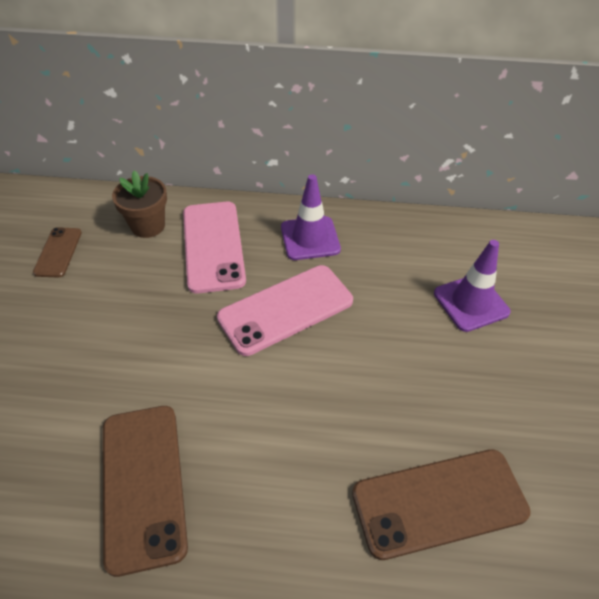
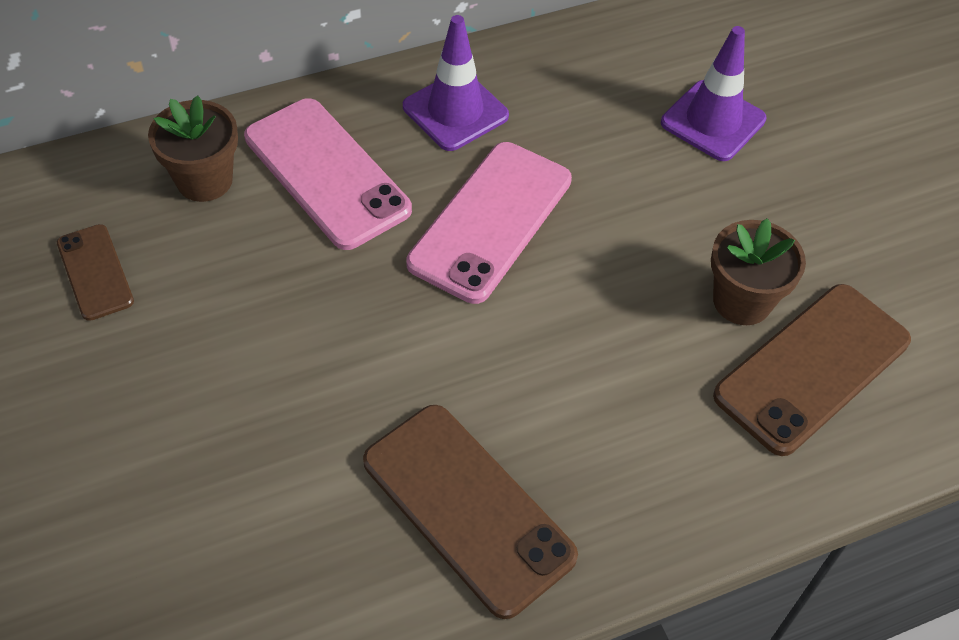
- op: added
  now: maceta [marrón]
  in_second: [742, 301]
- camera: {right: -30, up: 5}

__Task requirements__
Output the material above verbatim but exclude each picture.

__Your response__
- op: added
  now: maceta [marrón]
  in_second: [742, 301]
- camera: {right: -30, up: 5}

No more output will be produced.